Exercise. A verbatim copy of all the data is required, minus any images.

====== Source material ======

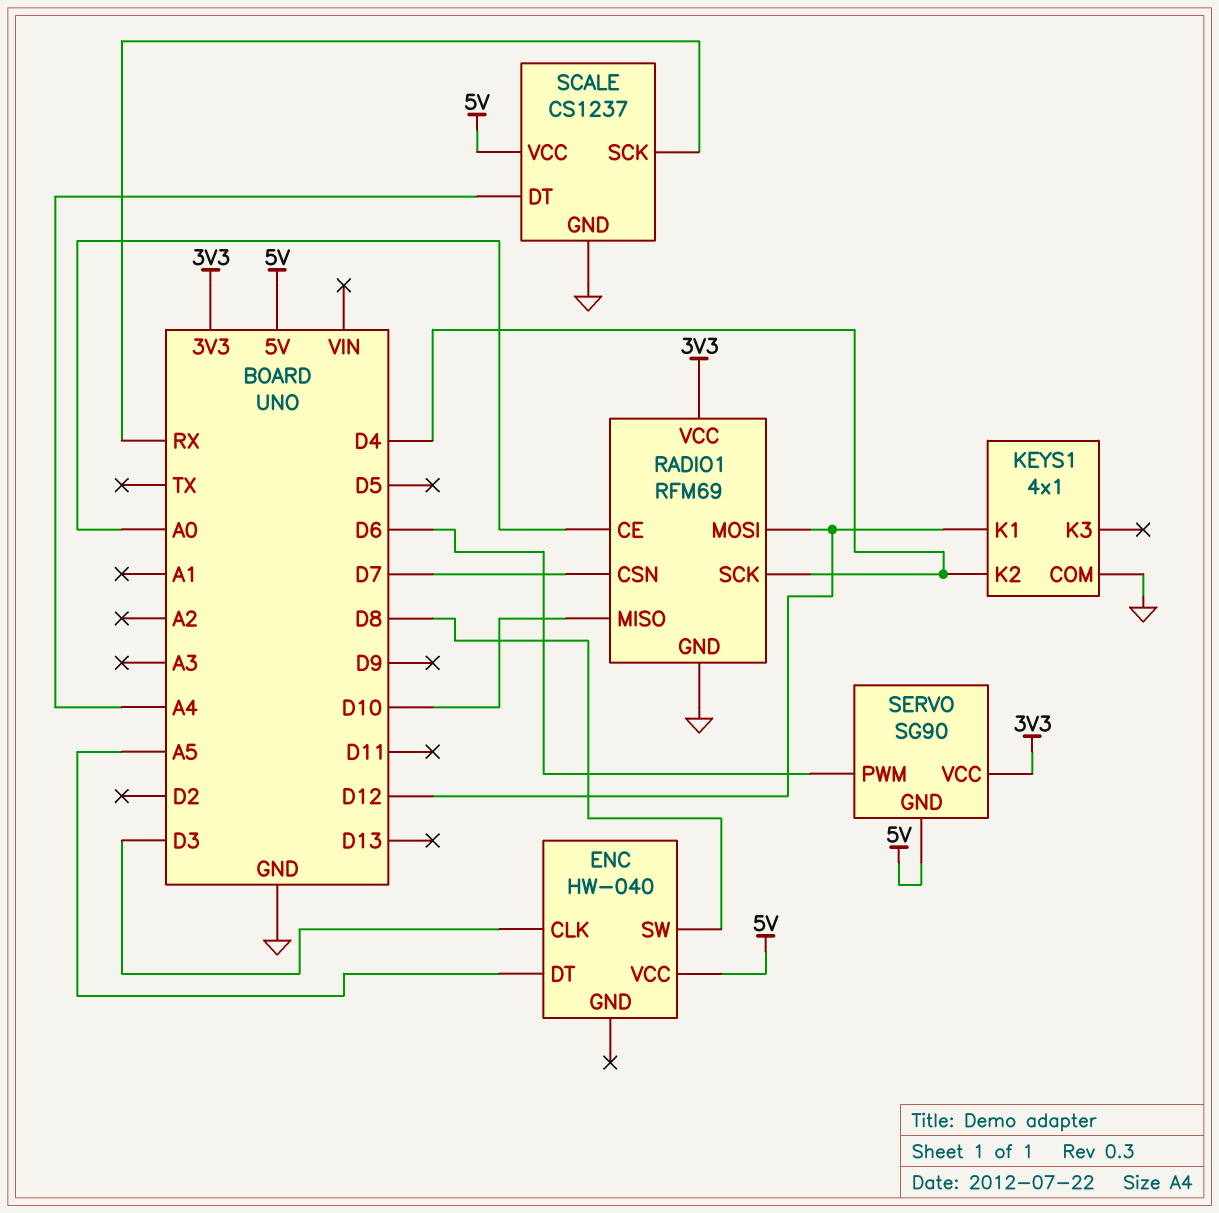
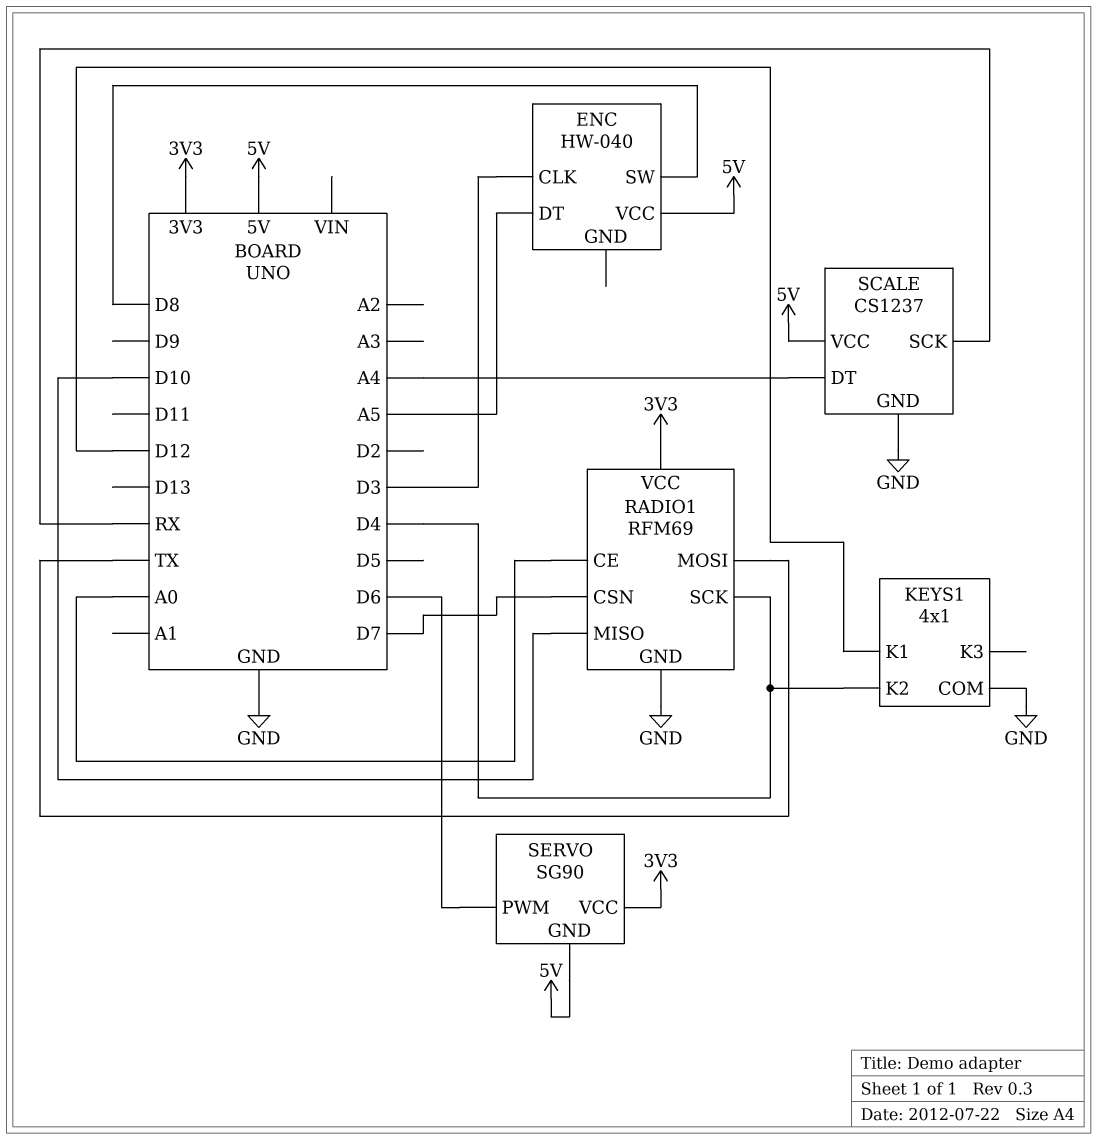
RADIO1 pin MOSI: D12 -> TX

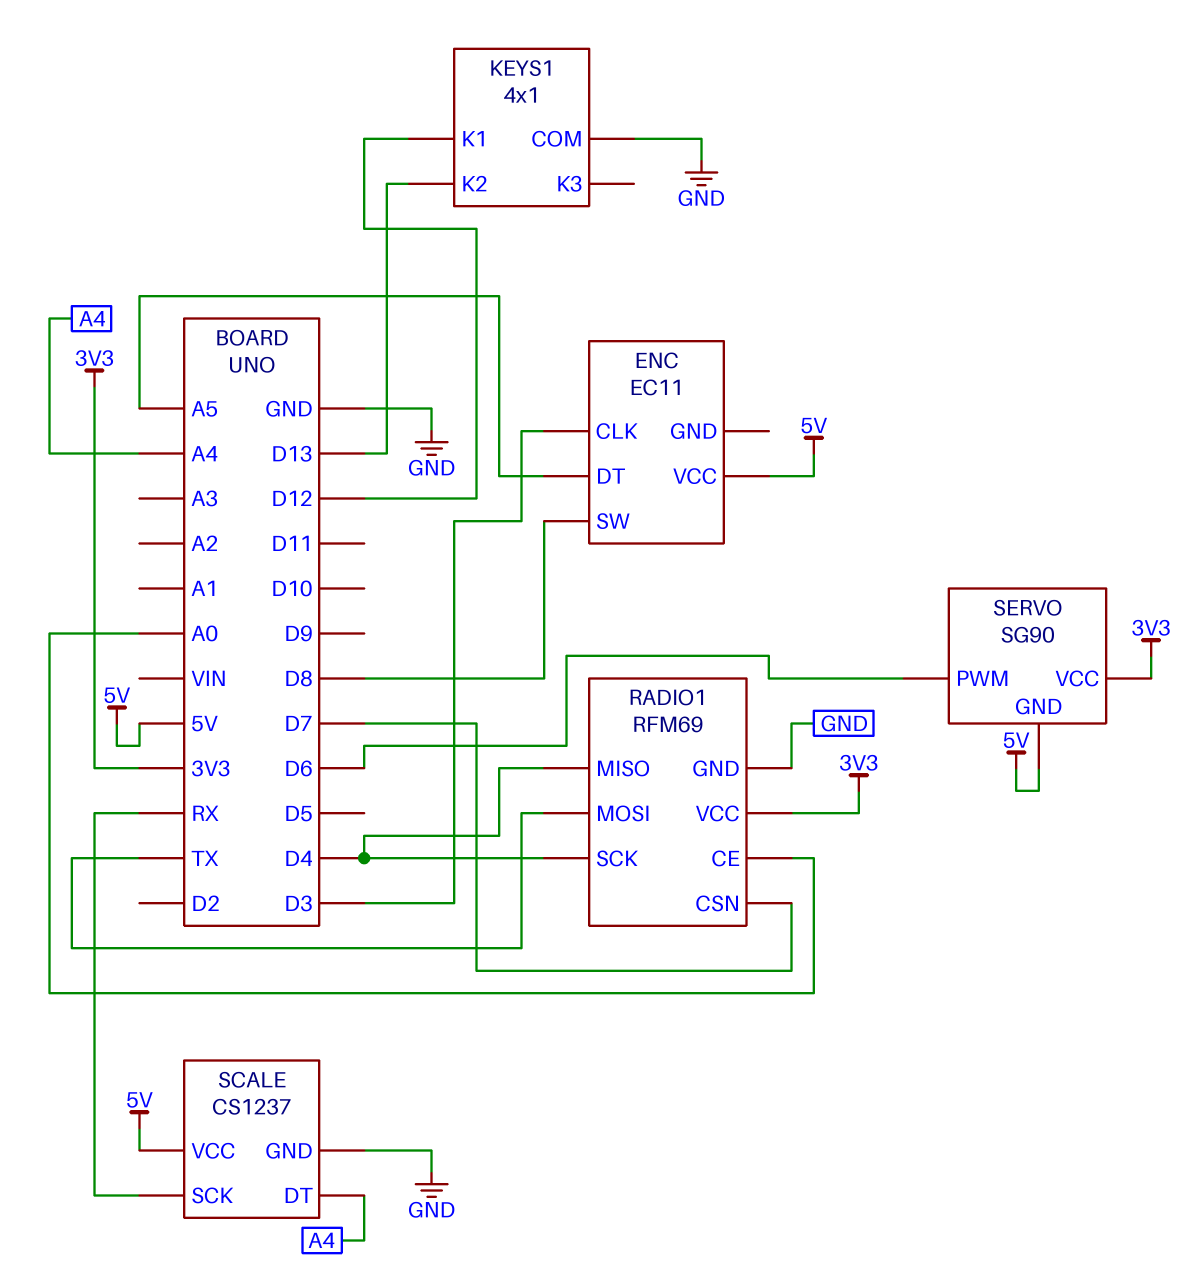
ENC: HW-040 -> EC11
KEYS1 pin K2: D4 -> D13
RADIO1 pin MISO: D10 -> D4

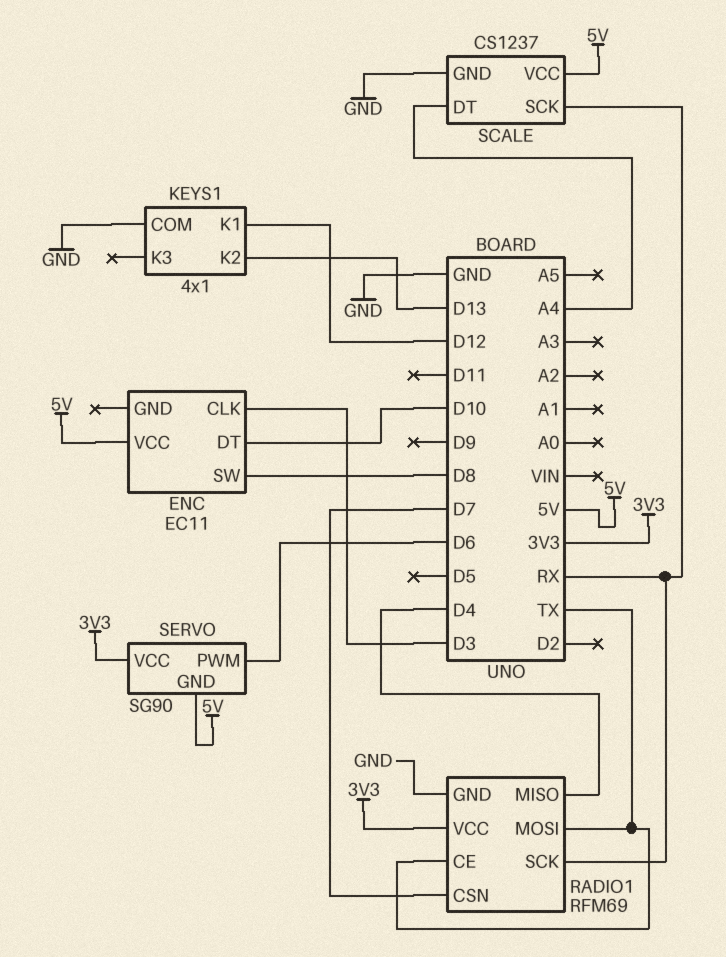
ENC pin DT: A5 -> D10
RADIO1 pin CE: A0 -> TX
RADIO1 pin SCK: D4 -> RX

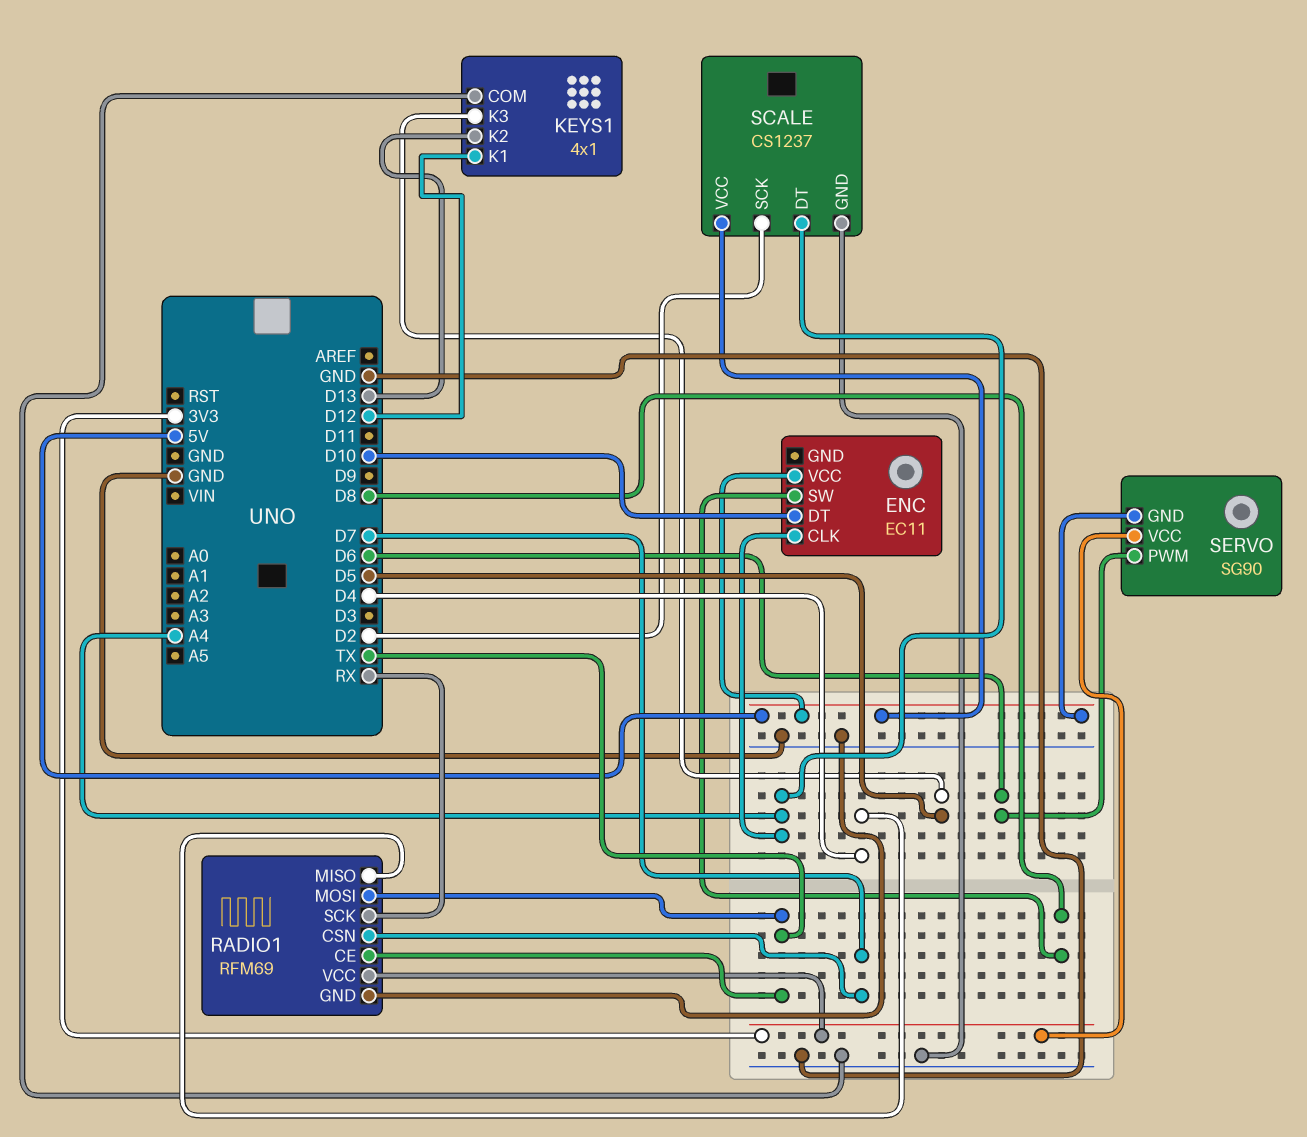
ENC pin CLK: D3 -> A4
KEYS1 pin K3: none -> D5
SCALE pin SCK: RX -> D2

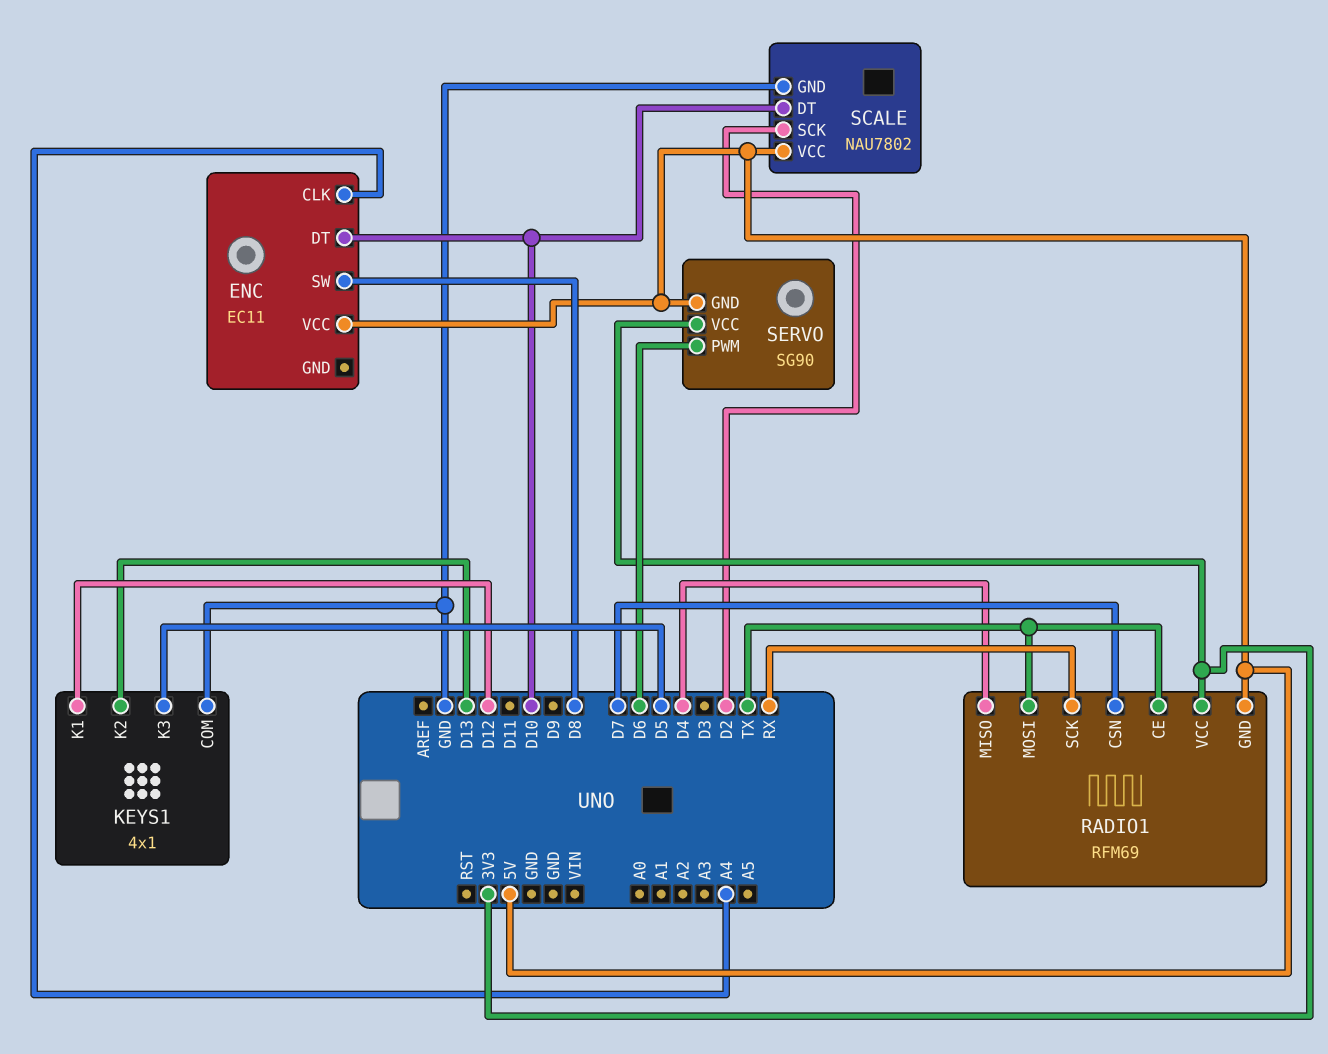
RADIO1 pin GND: GND -> 5V
SCALE: CS1237 -> NAU7802
SCALE pin DT: A4 -> D10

======

Your solution.
RADIO1 pin MOSI: D12 -> TX

ENC: HW-040 -> EC11
KEYS1 pin K2: D4 -> D13
RADIO1 pin MISO: D10 -> D4

ENC pin DT: A5 -> D10
RADIO1 pin CE: A0 -> TX
RADIO1 pin SCK: D4 -> RX

ENC pin CLK: D3 -> A4
KEYS1 pin K3: none -> D5
SCALE pin SCK: RX -> D2

RADIO1 pin GND: GND -> 5V
SCALE: CS1237 -> NAU7802
SCALE pin DT: A4 -> D10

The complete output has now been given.